(Object state comparisons)
-------------------------

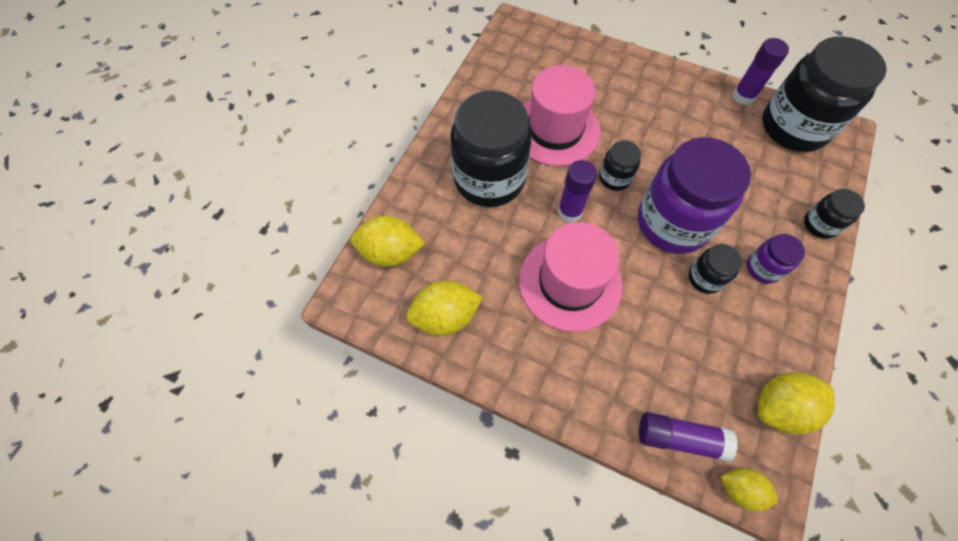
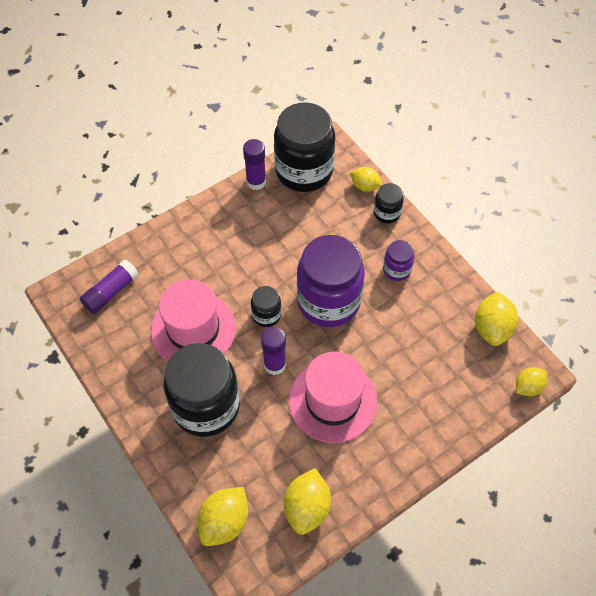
camera: 60 degrees left, 5 degrees down
(680, 438) = (480, 401): purple glue stick -> purple glue stick (111, 292)
(705, 278) = (382, 310): black jar -> none
(830, 188) = (365, 186): none -> yellow lemon

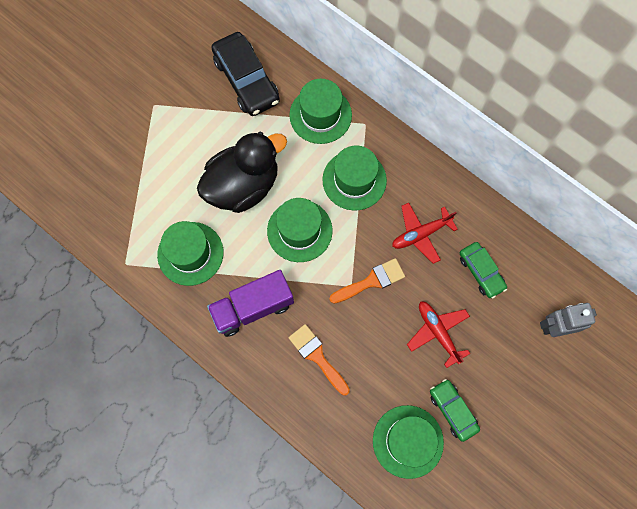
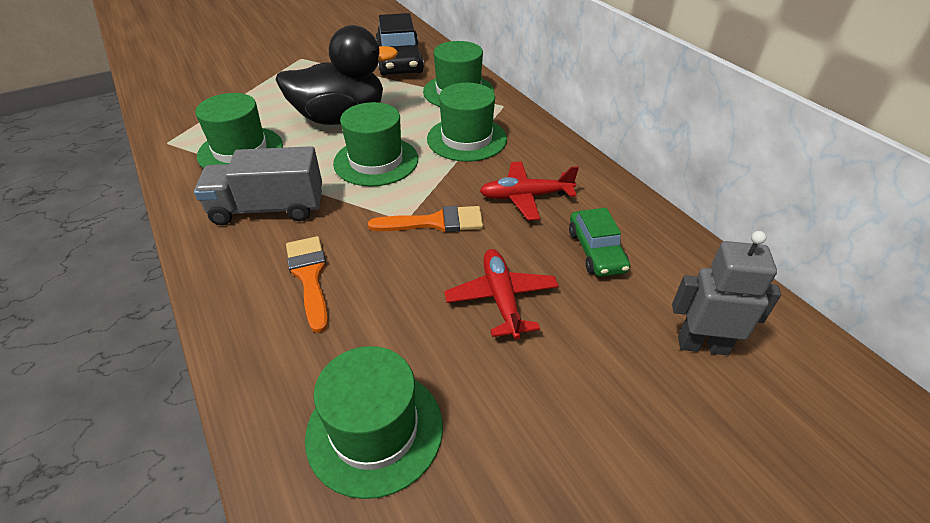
camera: 20 degrees right, 30 degrees down
(253, 307) = (268, 208): purple truck -> grey truck
(453, 410) = (478, 408): green car -> none

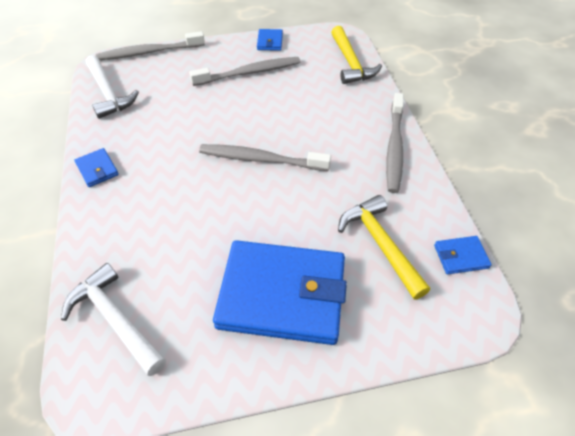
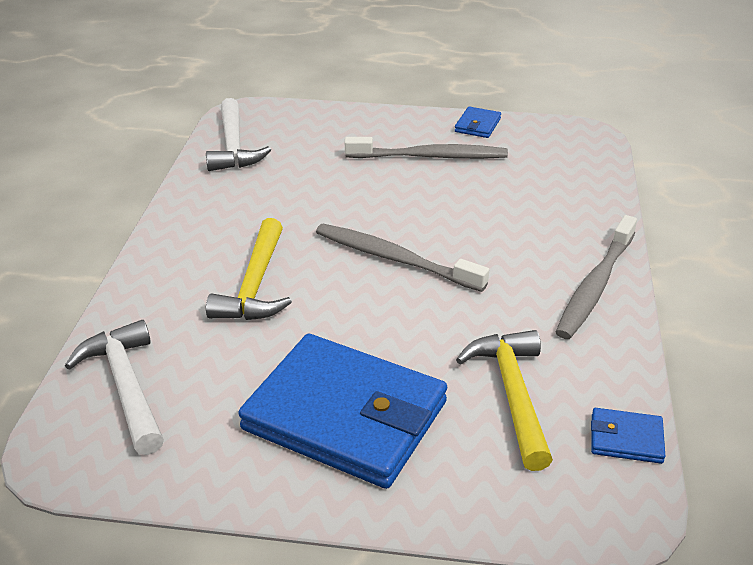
camera: 20 degrees right, 15 degrees down
(97, 169) = (181, 225): blue wallet -> none
(149, 52) = (308, 110): grey toothbrush -> none
(351, 63) = (584, 171): yellow hammer -> yellow hammer (255, 285)

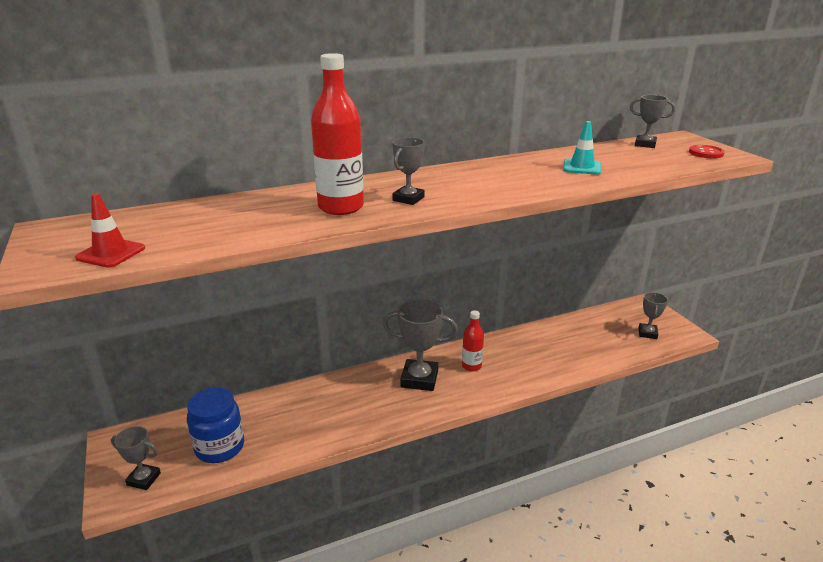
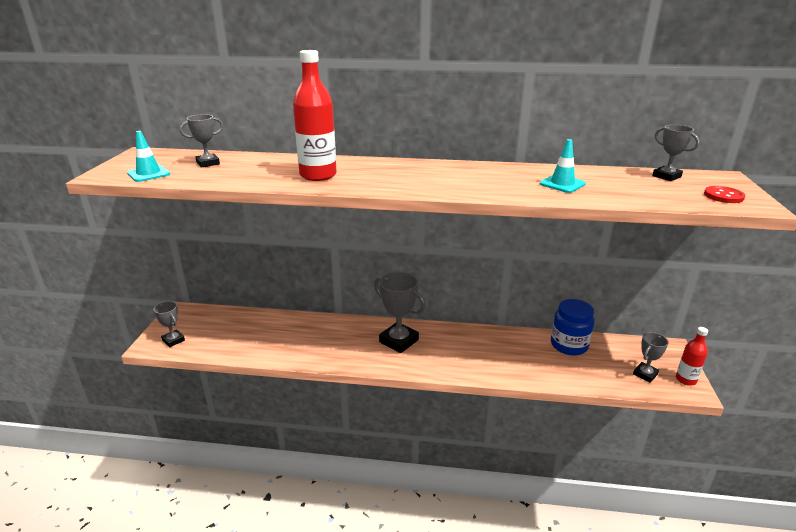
camera: 30 degrees right, 0 degrees up
(111, 253) = (148, 174): red traffic cone -> turquoise traffic cone
(220, 447) = (229, 338): blue jar -> blue jar (569, 345)
(408, 199) = (373, 179): grey trophy -> grey trophy (208, 163)
(471, 366) = (449, 345): red bottle -> red bottle (685, 380)

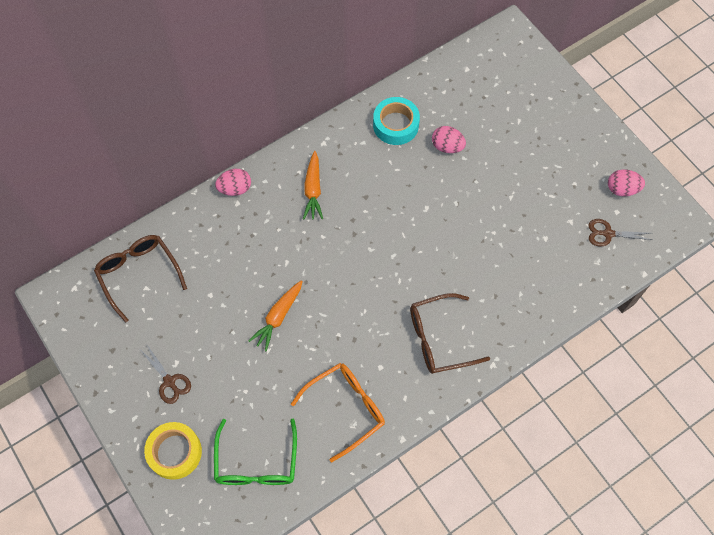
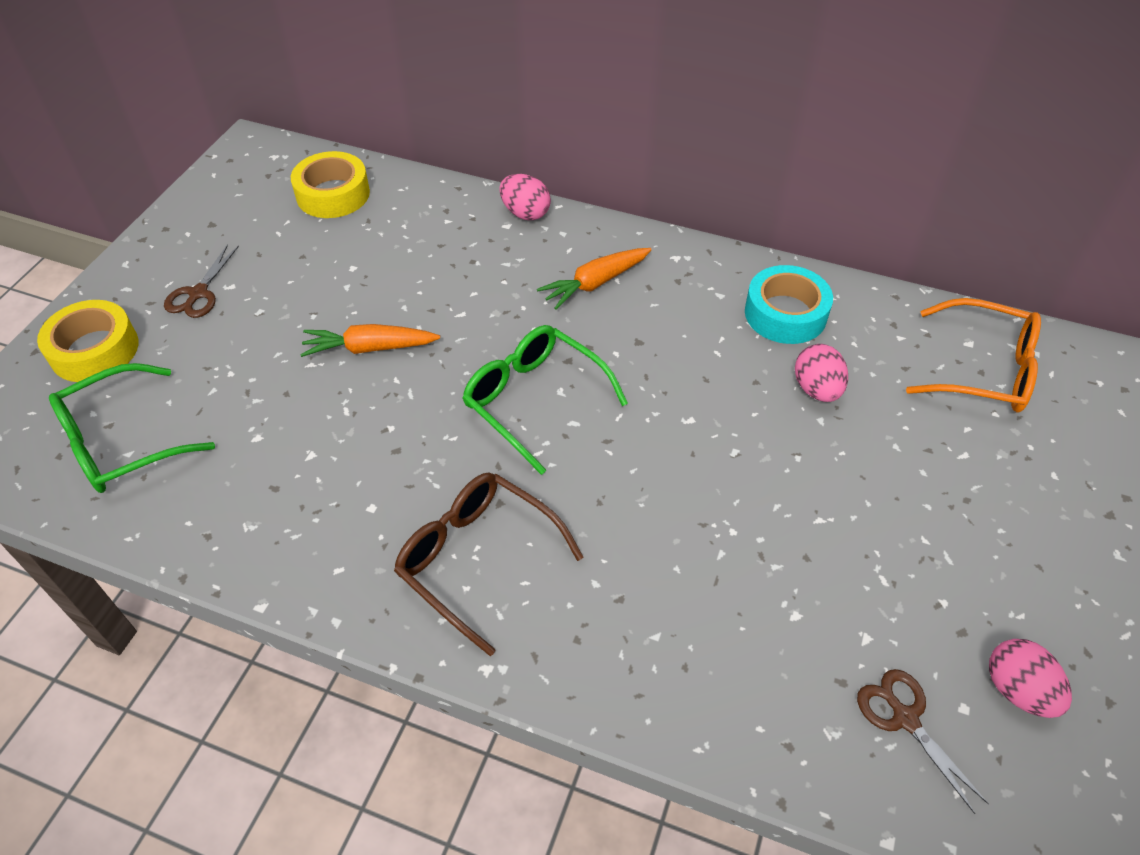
camera: 55 degrees right, 15 degrees down
(138, 274) = (333, 194): brown glasses -> yellow tape
(346, 408) = (272, 501): orange glasses -> orange glasses (984, 370)
(368, 263) = (534, 400): none -> green glasses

-------------------------

Exercise »
If a record holds a picture, leave the picture out and copy the rest exactly.

Task response »
camera: 60 degrees left, 5 degrees down
(680, 438) = (480, 401): purple glue stick -> purple glue stick (111, 292)
(705, 278) = (382, 310): black jar -> none
(830, 188) = (365, 186): none -> yellow lemon

camera: 20 degrees right, 30 degrees down
(253, 307) = (268, 208): purple truck -> grey truck
(453, 410) = (478, 408): green car -> none

camera: 20 degrees right, 15 degrees down
(97, 169) = (181, 225): blue wallet -> none
(149, 52) = (308, 110): grey toothbrush -> none
(351, 63) = (584, 171): yellow hammer -> yellow hammer (255, 285)

camera: 30 degrees right, 0 degrees up
(111, 253) = (148, 174): red traffic cone -> turquoise traffic cone
(220, 447) = (229, 338): blue jar -> blue jar (569, 345)
(408, 199) = (373, 179): grey trophy -> grey trophy (208, 163)
(471, 366) = (449, 345): red bottle -> red bottle (685, 380)

camera: 55 degrees right, 15 degrees down
(138, 274) = (333, 194): brown glasses -> yellow tape
(346, 408) = (272, 501): orange glasses -> orange glasses (984, 370)
(368, 263) = (534, 400): none -> green glasses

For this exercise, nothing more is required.